▸ Task objective
Below is some data. Retype exactly the lines starting at the one with "replace | purple" and ending at the one with "replace | green".

▸ Data to examine
◆ ◆ ◆ ◆

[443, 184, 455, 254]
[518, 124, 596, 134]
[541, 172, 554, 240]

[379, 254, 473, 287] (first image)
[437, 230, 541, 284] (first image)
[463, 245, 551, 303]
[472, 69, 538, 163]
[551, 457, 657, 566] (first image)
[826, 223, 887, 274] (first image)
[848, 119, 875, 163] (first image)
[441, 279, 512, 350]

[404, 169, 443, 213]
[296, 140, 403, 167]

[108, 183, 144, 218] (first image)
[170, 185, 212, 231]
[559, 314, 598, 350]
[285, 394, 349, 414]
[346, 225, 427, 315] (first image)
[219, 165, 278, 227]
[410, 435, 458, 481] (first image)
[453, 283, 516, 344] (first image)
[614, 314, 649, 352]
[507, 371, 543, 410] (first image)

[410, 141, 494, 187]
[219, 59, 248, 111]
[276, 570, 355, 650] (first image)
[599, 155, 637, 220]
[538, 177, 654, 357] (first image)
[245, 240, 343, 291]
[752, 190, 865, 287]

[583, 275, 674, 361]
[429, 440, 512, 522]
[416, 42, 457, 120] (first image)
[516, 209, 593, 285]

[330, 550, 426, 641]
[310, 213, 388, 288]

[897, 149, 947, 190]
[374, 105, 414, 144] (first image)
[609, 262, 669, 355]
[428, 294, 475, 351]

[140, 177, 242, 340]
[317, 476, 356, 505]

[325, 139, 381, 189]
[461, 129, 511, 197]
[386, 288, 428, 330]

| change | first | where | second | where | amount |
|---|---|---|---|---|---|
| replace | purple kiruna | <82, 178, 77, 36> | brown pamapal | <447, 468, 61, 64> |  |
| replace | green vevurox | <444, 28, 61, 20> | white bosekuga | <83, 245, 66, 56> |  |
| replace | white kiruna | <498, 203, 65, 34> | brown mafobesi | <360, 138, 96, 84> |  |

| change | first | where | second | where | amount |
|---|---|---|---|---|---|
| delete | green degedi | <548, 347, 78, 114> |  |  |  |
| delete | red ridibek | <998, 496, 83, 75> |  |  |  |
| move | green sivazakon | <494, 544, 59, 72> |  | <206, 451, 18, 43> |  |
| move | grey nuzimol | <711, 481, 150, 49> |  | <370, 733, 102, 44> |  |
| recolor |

◆ ◆ ◆ ◆

▸ Answer for this exercise
| replace | purple kiruna | <82, 178, 77, 36> | brown pamapal | <447, 468, 61, 64> |  |
| replace | green vevurox | <444, 28, 61, 20> | white bosekuga | <83, 245, 66, 56> |  |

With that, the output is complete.